## WORK INSTRUCTIONS
A faithful copy is required. Print each line of the data exactly and omit the pictures.

## DATA EXCERPT
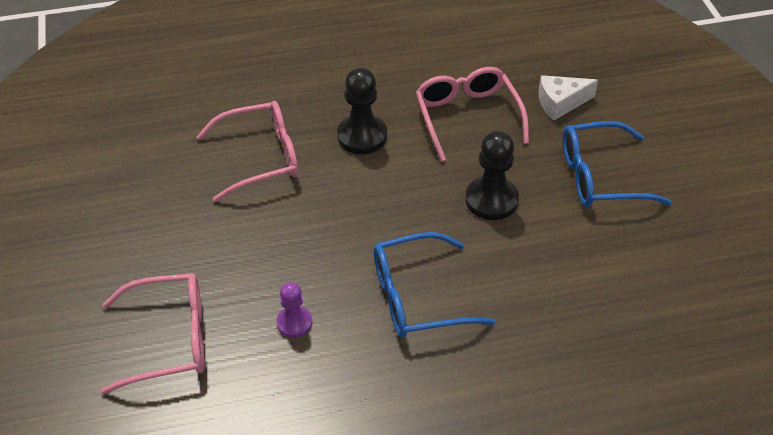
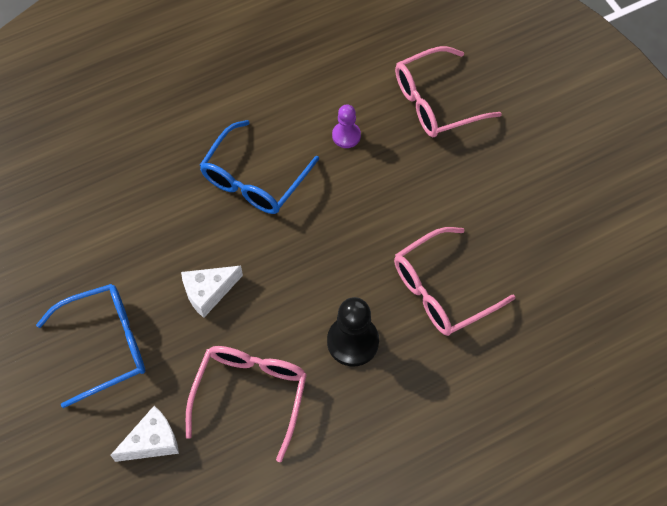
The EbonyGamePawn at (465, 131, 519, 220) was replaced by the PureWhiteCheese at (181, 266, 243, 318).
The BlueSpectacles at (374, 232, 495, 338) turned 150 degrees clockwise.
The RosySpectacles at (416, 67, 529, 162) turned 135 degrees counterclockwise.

## ANSWER AREA
The EbonyGamePawn at (465, 131, 519, 220) was replaced by the PureWhiteCheese at (181, 266, 243, 318).
The BlueSpectacles at (374, 232, 495, 338) turned 150 degrees clockwise.
The RosySpectacles at (416, 67, 529, 162) turned 135 degrees counterclockwise.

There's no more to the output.